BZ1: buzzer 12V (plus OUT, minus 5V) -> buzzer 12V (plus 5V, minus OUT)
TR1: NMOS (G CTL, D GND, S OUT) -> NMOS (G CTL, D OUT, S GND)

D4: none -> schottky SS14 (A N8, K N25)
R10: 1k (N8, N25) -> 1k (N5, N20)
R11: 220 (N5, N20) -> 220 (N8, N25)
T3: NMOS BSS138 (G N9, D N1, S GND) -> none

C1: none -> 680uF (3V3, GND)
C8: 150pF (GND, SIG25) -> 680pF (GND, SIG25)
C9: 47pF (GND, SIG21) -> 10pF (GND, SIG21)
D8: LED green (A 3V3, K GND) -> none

**ABOUT THIS TASK:** The full set of entries above has to be restated exactly.

**TASK SOLUTION:**
BZ1: buzzer 12V (plus OUT, minus 5V) -> buzzer 12V (plus 5V, minus OUT)
TR1: NMOS (G CTL, D GND, S OUT) -> NMOS (G CTL, D OUT, S GND)

D4: none -> schottky SS14 (A N8, K N25)
R10: 1k (N8, N25) -> 1k (N5, N20)
R11: 220 (N5, N20) -> 220 (N8, N25)
T3: NMOS BSS138 (G N9, D N1, S GND) -> none

C1: none -> 680uF (3V3, GND)
C8: 150pF (GND, SIG25) -> 680pF (GND, SIG25)
C9: 47pF (GND, SIG21) -> 10pF (GND, SIG21)
D8: LED green (A 3V3, K GND) -> none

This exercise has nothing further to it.